(Content revision data)
======

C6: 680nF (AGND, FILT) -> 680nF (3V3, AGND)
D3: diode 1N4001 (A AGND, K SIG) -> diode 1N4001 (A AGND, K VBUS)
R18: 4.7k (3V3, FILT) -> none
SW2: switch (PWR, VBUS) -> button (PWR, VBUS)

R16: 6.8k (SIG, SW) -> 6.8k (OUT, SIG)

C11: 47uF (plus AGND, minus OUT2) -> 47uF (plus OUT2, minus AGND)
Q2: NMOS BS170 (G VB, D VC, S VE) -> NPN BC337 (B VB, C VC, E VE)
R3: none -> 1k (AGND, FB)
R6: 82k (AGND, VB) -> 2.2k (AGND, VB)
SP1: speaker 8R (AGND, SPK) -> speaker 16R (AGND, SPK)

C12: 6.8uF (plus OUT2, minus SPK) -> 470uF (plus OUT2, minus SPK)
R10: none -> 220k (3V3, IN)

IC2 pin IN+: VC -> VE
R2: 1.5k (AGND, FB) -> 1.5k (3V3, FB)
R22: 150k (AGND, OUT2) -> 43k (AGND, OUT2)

======

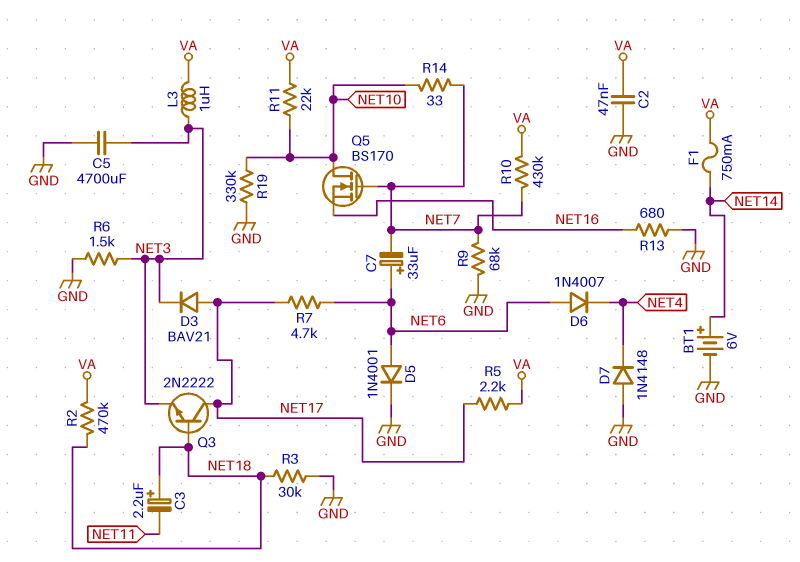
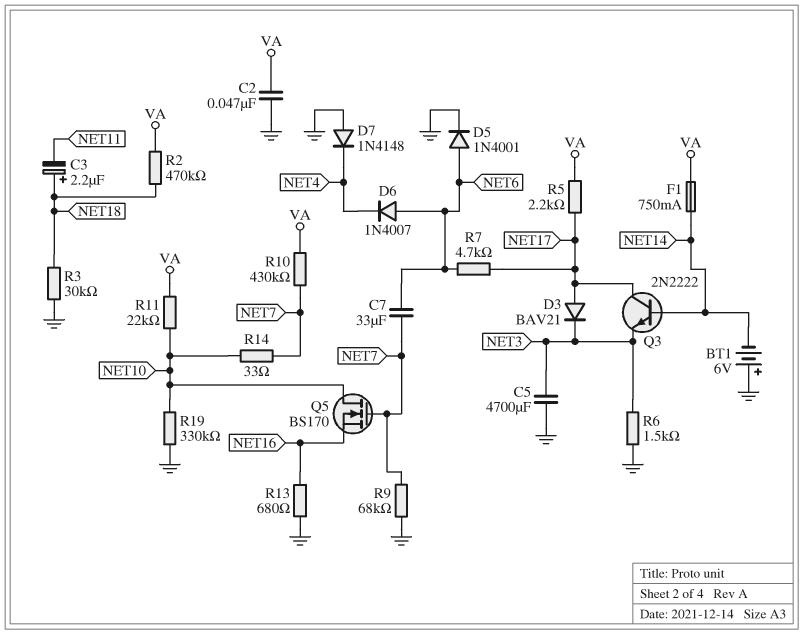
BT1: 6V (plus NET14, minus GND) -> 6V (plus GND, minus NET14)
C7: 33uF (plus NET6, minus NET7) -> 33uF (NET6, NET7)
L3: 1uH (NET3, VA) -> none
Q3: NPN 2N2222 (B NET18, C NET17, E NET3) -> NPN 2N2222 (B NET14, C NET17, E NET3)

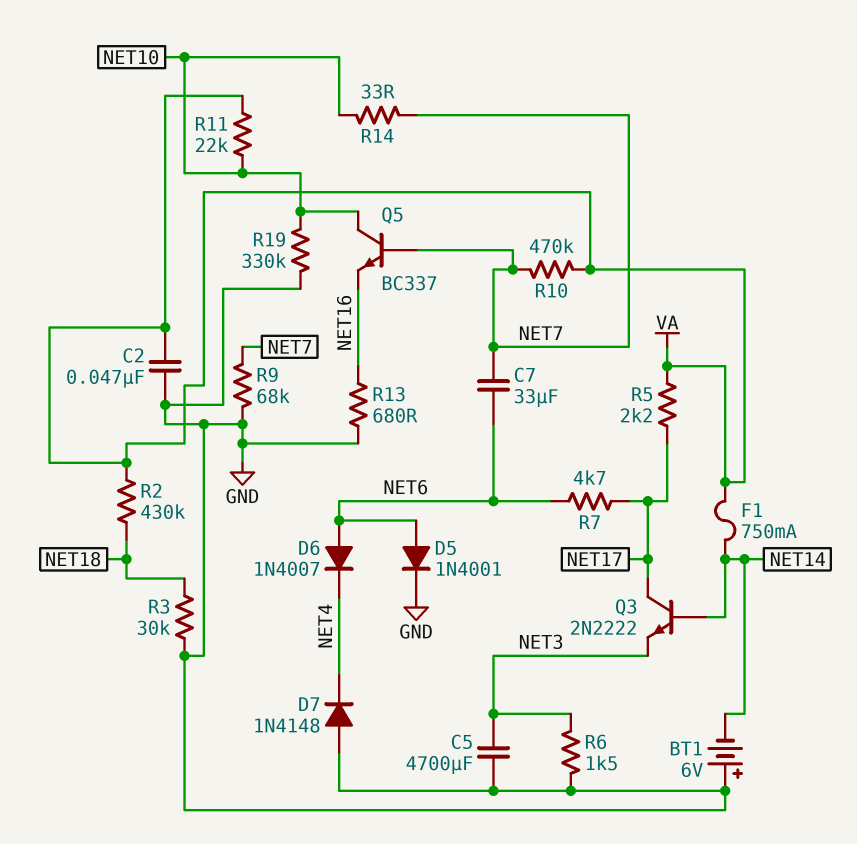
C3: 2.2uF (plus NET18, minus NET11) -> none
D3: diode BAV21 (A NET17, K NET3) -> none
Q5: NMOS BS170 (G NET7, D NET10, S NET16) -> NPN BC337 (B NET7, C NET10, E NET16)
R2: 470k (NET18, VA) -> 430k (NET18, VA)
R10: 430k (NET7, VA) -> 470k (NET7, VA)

======

Required action:
Above are the records; copy exactly the lines from the line with "C11: 47uF (plus" through the line with "R22: 150k (AGND, OUT2) -> 43k (AGND, OUT2)", both included.

Answer area:
C11: 47uF (plus AGND, minus OUT2) -> 47uF (plus OUT2, minus AGND)
Q2: NMOS BS170 (G VB, D VC, S VE) -> NPN BC337 (B VB, C VC, E VE)
R3: none -> 1k (AGND, FB)
R6: 82k (AGND, VB) -> 2.2k (AGND, VB)
SP1: speaker 8R (AGND, SPK) -> speaker 16R (AGND, SPK)

C12: 6.8uF (plus OUT2, minus SPK) -> 470uF (plus OUT2, minus SPK)
R10: none -> 220k (3V3, IN)

IC2 pin IN+: VC -> VE
R2: 1.5k (AGND, FB) -> 1.5k (3V3, FB)
R22: 150k (AGND, OUT2) -> 43k (AGND, OUT2)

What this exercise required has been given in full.